:: Exercise prompt ::
Among the entries below, how many lines hold "turquoise"? Only the number is wanted.

:: Material to process ::

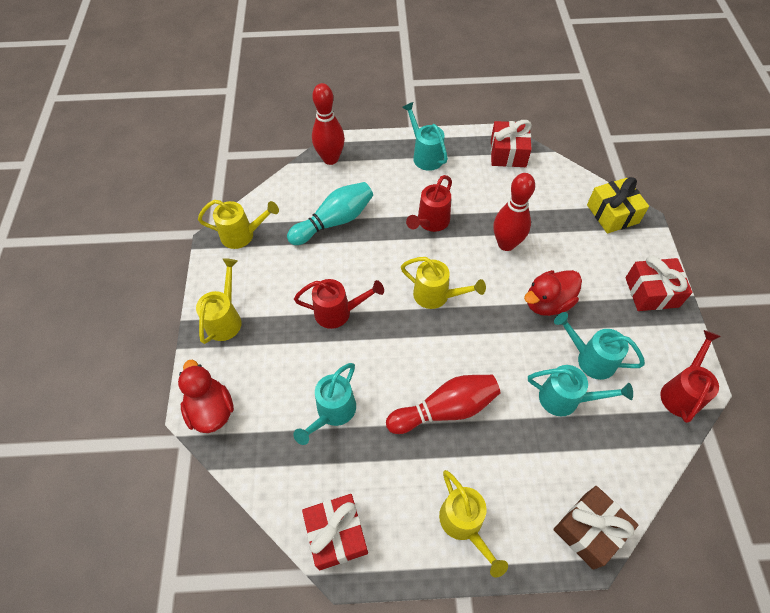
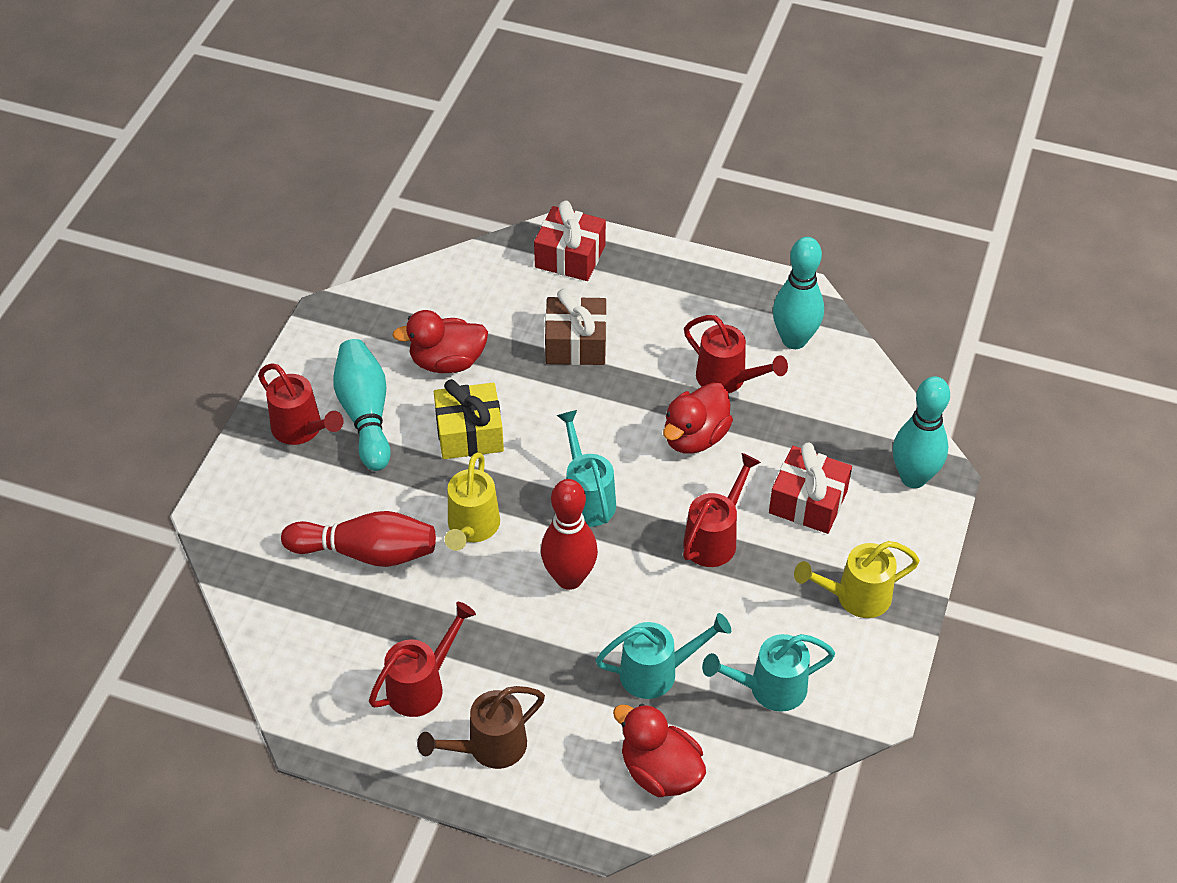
brown watering can: 0 -> 1
red bowling pin: 3 -> 2
red duck: 2 -> 3
red gift: 3 -> 2
red watering can: 3 -> 4
turquoise bowling pin: 1 -> 3
turquoise watering can: 4 -> 3
yellow watering can: 4 -> 2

:: Completed exercise ::
2